* REQUIREMENTS
Determine how many lines in the records below contain the string "grace", with uppercase and lowercase treated as distinct. Give only the number.

* DATA FOR THIS EXERCISE
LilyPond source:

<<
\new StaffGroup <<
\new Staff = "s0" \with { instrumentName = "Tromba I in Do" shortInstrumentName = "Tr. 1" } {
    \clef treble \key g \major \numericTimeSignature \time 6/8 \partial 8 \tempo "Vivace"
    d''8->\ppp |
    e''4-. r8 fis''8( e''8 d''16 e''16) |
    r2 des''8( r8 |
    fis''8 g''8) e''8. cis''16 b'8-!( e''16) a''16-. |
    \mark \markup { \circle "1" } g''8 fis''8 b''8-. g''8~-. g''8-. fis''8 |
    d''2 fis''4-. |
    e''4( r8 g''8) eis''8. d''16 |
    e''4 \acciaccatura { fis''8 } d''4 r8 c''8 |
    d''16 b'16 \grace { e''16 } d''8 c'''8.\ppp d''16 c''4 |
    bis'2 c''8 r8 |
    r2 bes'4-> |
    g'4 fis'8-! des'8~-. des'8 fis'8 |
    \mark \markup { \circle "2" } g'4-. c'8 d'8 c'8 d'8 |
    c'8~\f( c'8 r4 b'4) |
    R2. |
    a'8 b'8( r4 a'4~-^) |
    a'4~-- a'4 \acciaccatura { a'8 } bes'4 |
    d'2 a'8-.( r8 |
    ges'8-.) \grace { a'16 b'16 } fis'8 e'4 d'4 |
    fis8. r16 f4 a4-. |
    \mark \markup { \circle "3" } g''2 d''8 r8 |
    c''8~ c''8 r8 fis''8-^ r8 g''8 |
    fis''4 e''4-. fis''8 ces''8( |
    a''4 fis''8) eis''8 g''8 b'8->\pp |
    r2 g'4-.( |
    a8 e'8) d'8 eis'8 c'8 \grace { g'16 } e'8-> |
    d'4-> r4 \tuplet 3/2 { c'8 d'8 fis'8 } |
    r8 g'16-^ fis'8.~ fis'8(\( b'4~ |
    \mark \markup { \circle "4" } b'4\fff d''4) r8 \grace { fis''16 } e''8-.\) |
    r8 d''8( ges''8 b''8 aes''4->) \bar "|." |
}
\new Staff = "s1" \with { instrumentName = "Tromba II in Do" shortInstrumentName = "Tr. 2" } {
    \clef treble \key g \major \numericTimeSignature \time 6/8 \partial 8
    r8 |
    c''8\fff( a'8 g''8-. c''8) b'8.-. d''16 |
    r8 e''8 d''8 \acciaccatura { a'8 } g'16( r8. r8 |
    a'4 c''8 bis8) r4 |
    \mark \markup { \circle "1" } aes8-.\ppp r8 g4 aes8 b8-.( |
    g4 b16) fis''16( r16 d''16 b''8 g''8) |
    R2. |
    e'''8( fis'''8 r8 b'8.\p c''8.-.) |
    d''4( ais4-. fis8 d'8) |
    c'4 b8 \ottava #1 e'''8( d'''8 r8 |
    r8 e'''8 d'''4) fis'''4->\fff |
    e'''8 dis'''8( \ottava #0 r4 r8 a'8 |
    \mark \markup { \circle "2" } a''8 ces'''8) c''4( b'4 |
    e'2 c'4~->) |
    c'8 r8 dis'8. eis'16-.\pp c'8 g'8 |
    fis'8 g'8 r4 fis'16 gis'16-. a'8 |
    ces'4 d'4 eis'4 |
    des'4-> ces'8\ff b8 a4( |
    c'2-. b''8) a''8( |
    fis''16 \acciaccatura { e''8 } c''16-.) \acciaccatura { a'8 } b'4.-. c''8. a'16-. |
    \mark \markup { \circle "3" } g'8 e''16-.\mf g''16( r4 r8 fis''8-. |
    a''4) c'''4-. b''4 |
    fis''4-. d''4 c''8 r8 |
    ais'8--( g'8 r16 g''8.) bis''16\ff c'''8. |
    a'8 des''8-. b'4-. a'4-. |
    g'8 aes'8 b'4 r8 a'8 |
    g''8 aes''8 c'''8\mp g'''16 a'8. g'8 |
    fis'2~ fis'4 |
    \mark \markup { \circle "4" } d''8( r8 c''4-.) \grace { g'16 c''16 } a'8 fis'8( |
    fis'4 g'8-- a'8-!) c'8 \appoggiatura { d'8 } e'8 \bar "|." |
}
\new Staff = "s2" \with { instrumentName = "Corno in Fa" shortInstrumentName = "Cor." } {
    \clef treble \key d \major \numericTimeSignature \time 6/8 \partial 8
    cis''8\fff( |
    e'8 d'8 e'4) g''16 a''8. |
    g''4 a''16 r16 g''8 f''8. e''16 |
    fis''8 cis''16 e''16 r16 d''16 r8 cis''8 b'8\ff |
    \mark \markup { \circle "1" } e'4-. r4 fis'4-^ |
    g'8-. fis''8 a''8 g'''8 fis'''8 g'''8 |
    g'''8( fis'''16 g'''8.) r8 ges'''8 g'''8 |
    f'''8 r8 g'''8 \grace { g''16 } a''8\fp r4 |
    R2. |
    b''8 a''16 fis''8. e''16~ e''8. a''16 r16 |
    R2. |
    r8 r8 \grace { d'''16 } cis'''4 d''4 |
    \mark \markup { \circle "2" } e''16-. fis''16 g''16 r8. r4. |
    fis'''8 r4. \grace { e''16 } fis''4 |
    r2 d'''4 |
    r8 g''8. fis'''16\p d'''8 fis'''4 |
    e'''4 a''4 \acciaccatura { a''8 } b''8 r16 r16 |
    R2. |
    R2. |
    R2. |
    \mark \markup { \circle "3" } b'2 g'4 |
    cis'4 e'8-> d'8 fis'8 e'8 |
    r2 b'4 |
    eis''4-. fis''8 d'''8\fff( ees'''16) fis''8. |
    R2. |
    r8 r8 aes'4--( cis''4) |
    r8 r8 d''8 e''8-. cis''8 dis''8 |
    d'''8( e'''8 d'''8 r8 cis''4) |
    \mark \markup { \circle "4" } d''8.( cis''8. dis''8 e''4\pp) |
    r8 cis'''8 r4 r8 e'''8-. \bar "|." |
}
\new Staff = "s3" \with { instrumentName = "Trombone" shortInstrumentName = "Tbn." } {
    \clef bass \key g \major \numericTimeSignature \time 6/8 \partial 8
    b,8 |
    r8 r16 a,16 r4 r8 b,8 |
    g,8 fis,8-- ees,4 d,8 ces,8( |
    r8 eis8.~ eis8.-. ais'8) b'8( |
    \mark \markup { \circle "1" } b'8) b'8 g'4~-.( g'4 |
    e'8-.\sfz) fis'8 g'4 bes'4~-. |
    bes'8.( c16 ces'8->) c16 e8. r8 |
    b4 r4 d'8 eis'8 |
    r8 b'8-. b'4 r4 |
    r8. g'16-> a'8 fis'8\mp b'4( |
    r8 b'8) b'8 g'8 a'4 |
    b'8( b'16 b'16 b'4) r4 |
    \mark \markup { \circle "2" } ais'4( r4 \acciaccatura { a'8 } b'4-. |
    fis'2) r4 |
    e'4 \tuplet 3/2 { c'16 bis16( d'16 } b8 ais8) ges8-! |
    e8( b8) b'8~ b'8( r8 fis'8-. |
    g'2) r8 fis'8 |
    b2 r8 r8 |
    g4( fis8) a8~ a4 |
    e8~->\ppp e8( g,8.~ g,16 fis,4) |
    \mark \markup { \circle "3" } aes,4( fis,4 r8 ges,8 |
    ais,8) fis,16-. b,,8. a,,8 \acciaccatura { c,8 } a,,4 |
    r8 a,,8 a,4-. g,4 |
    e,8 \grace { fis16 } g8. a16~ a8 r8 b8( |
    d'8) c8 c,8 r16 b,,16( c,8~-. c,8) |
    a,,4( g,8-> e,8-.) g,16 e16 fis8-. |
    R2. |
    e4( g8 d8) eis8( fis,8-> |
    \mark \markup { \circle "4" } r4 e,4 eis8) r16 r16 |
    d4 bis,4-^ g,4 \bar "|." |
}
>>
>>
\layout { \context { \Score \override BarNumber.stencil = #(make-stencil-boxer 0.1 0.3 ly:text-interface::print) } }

* CORRECT ANSWER
9